Source data: Begin
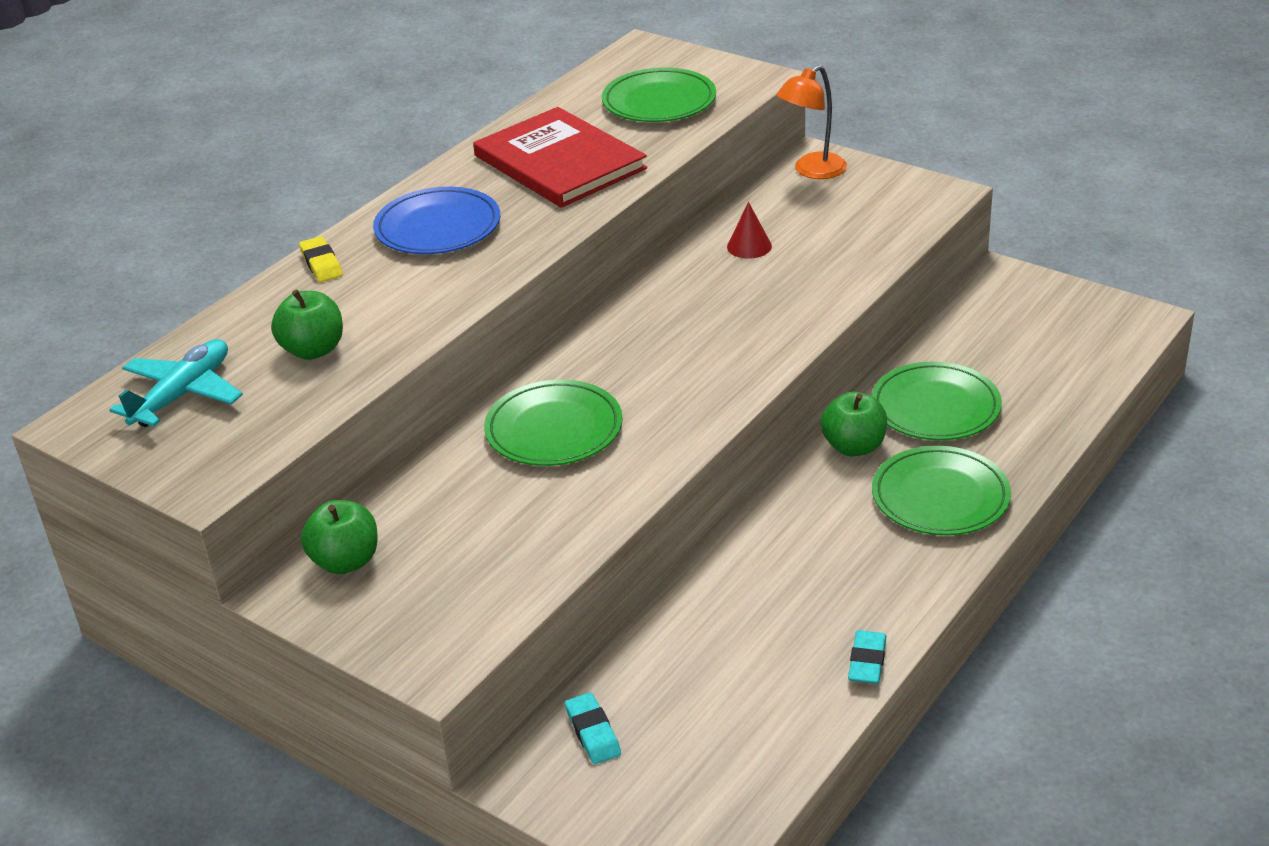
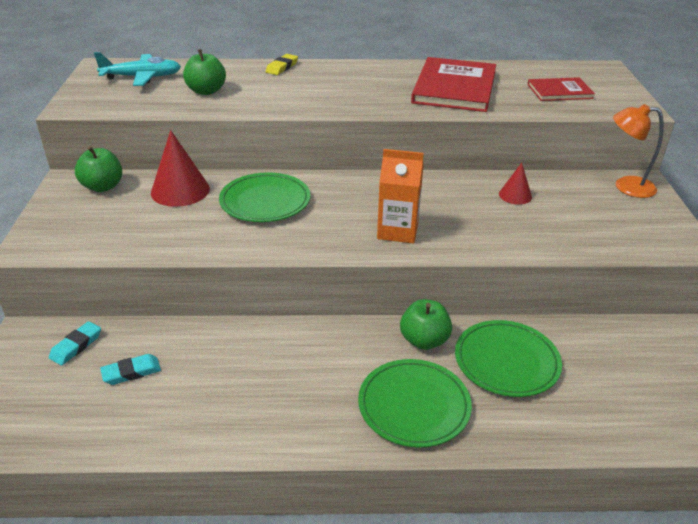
camera: 50 degrees right, 0 degrees up
(438, 227) = (349, 81): blue plate -> none
(442, 492) = (180, 190): none -> red cone
(659, 101) = (559, 91): green plate -> red book
(728, 354) = (397, 231): none -> orange carton
(867, 661) = (212, 442): turquoise eraser -> turquoise eraser (131, 372)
Source data: End
What is expected :: Filter the records for the string "none" and copy every line that holds it.

Response area ::
(438, 227) = (349, 81): blue plate -> none
(442, 492) = (180, 190): none -> red cone
(728, 354) = (397, 231): none -> orange carton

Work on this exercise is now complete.